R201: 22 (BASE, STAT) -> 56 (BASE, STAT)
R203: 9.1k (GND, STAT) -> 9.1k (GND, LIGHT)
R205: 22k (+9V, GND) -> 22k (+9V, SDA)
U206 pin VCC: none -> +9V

..............................

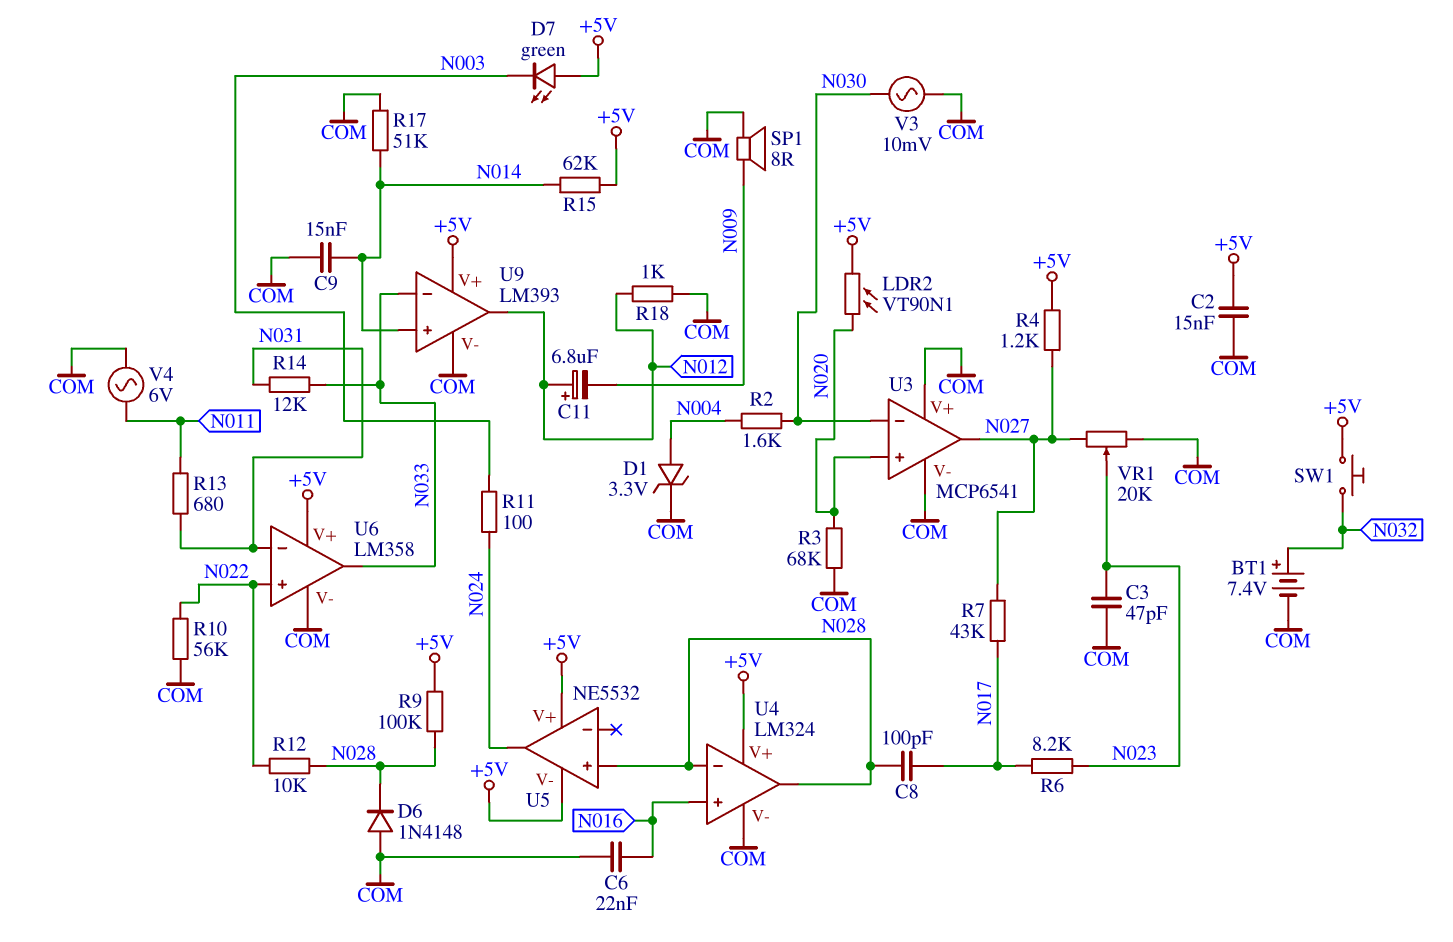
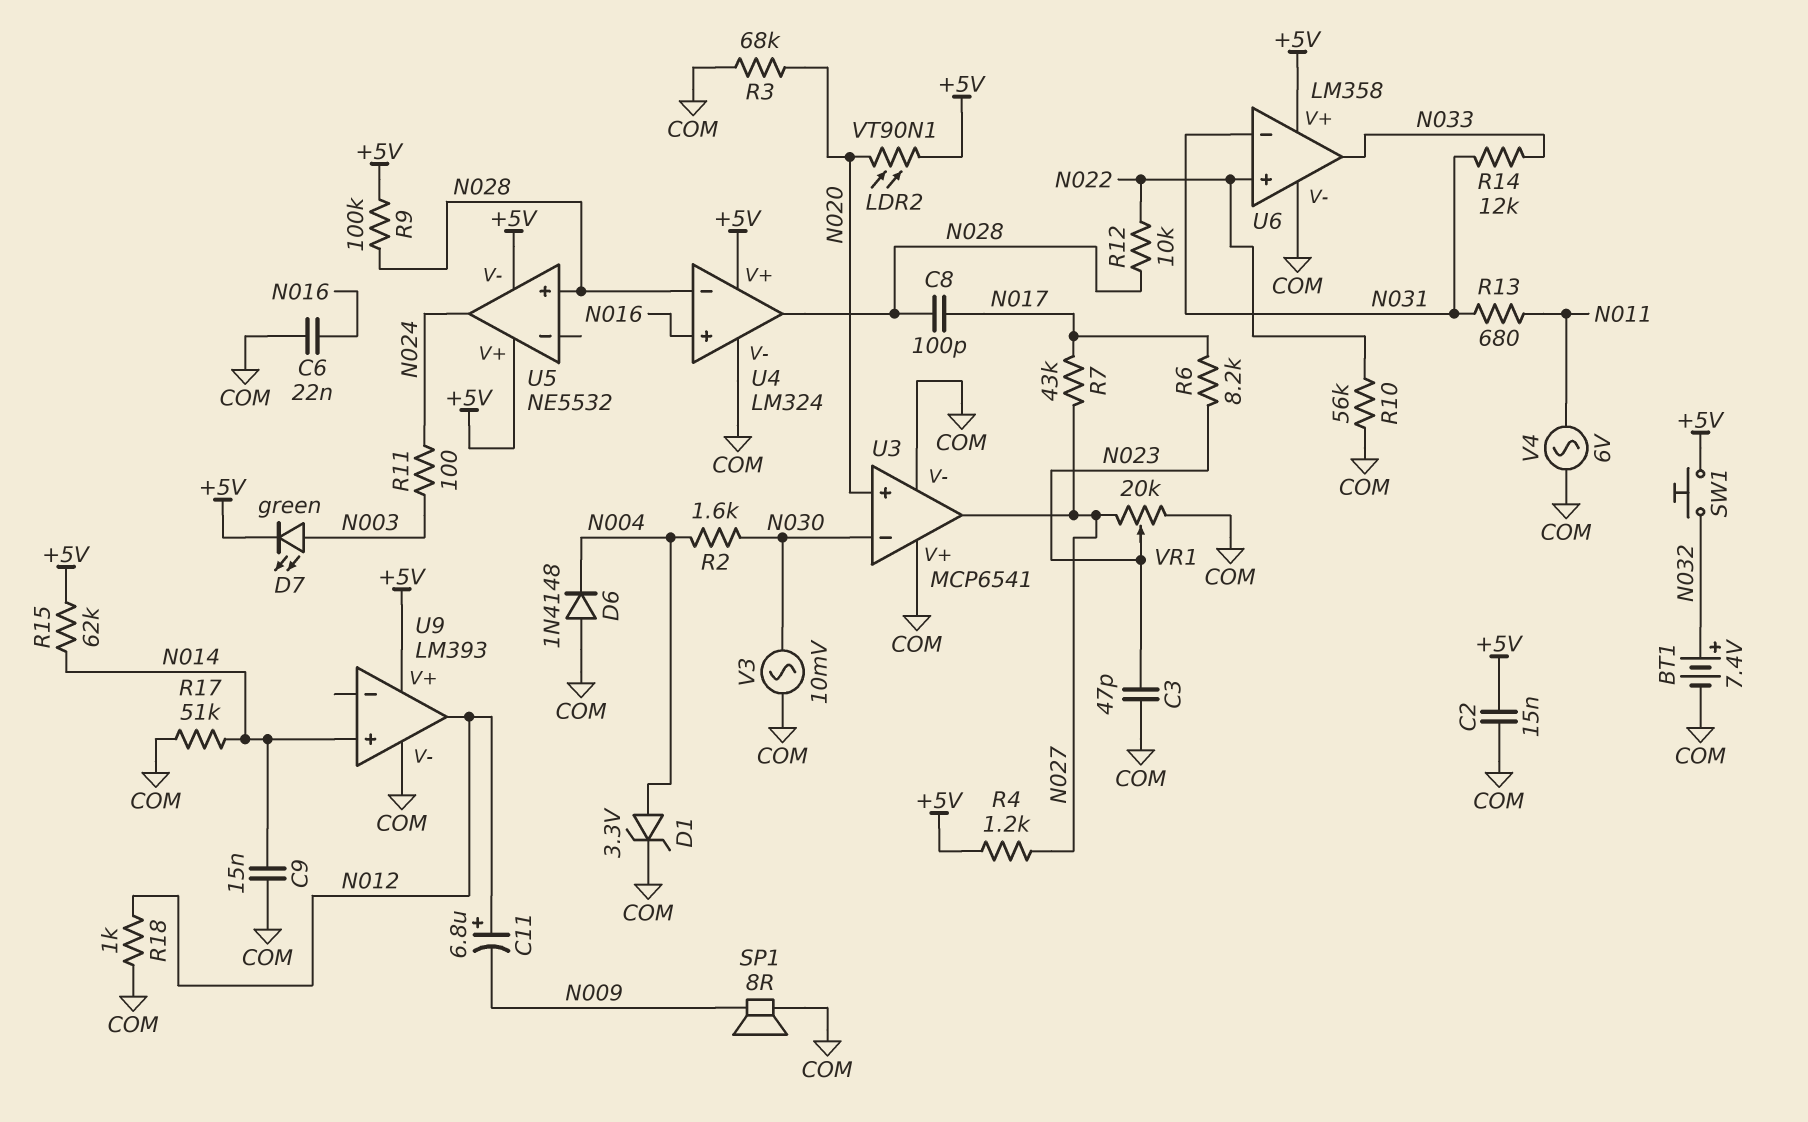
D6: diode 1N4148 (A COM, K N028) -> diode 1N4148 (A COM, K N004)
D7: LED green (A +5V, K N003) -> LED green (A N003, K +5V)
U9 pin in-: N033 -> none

..............................

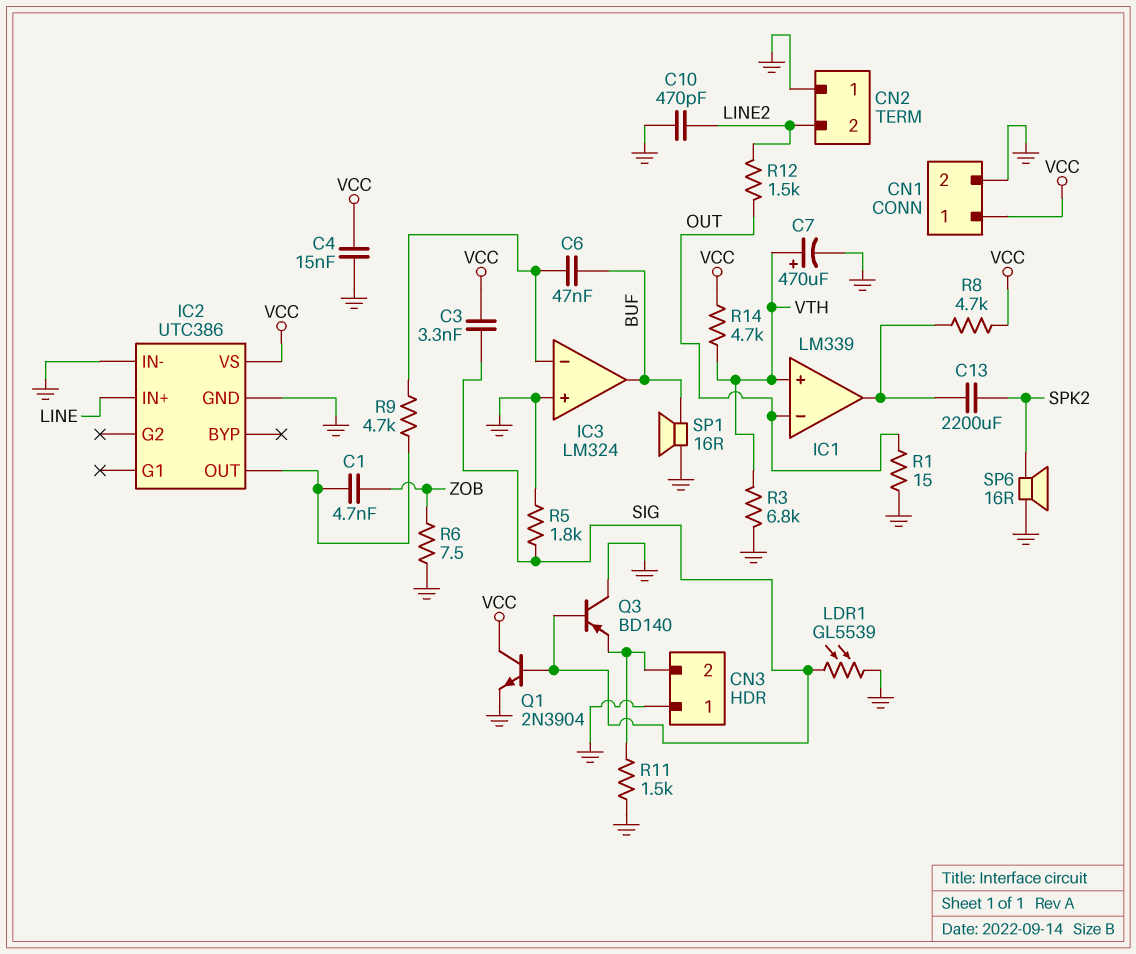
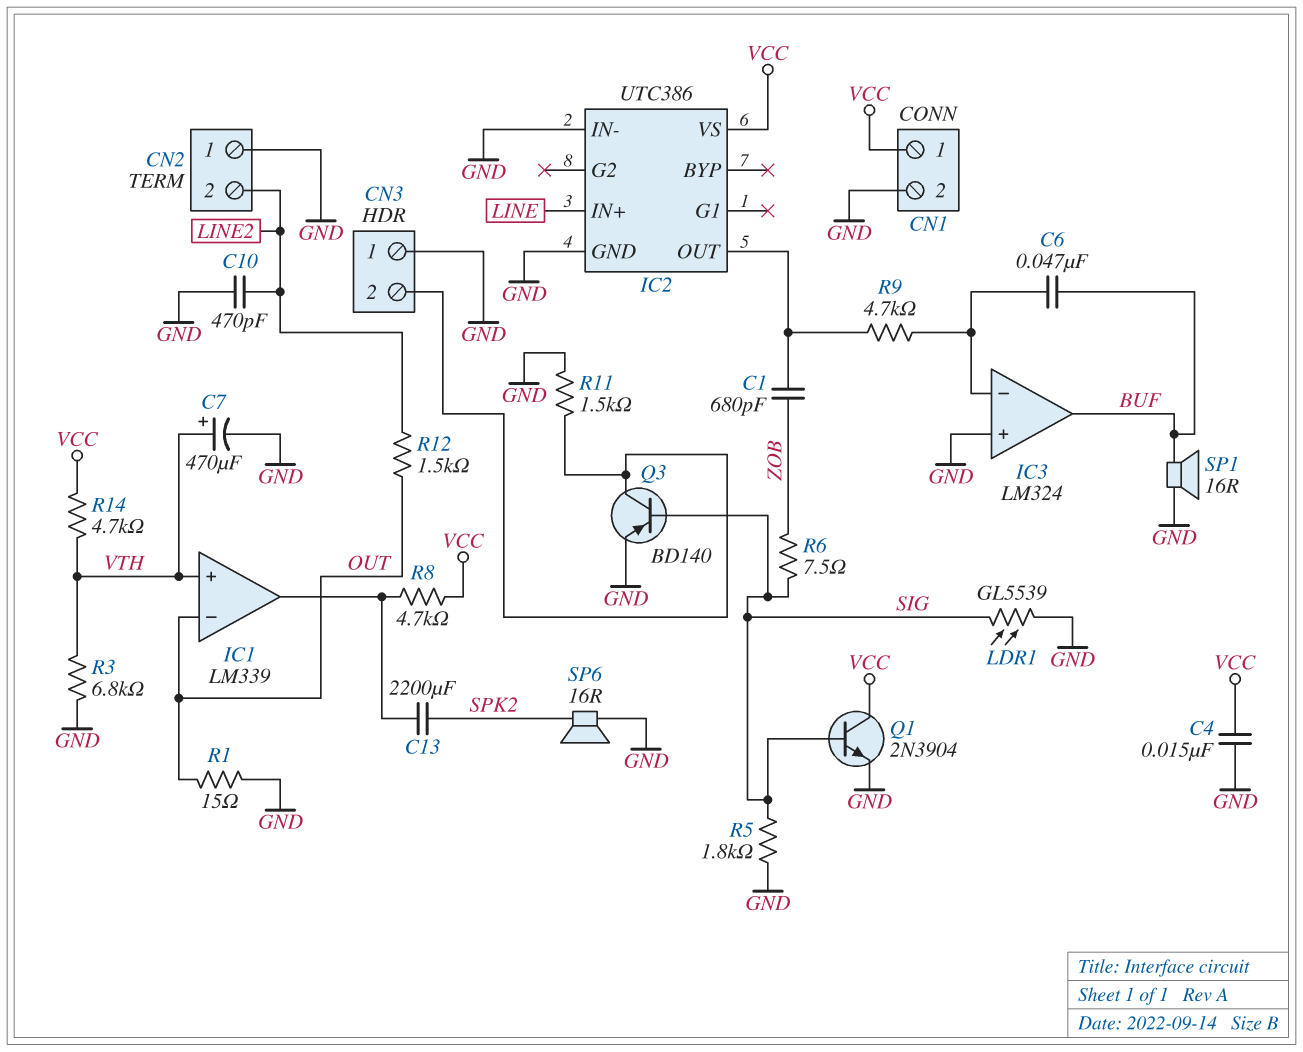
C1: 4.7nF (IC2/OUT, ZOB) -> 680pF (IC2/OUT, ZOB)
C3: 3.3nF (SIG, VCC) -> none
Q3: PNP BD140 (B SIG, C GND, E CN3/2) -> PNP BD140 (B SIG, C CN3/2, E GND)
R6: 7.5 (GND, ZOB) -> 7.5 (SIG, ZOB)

..............................

▸ THE PROBLEM
In the data above, retype exactly and only the lines between the one holding "C1: 4.7nF (IC2/OUT, ZOB)" and the one holding "R6: 7.5 (GND, ZOB) -> 7.5 (SIG, ZOB)", inclusive.

▸ SOLUTION FOR THIS TASK
C1: 4.7nF (IC2/OUT, ZOB) -> 680pF (IC2/OUT, ZOB)
C3: 3.3nF (SIG, VCC) -> none
Q3: PNP BD140 (B SIG, C GND, E CN3/2) -> PNP BD140 (B SIG, C CN3/2, E GND)
R6: 7.5 (GND, ZOB) -> 7.5 (SIG, ZOB)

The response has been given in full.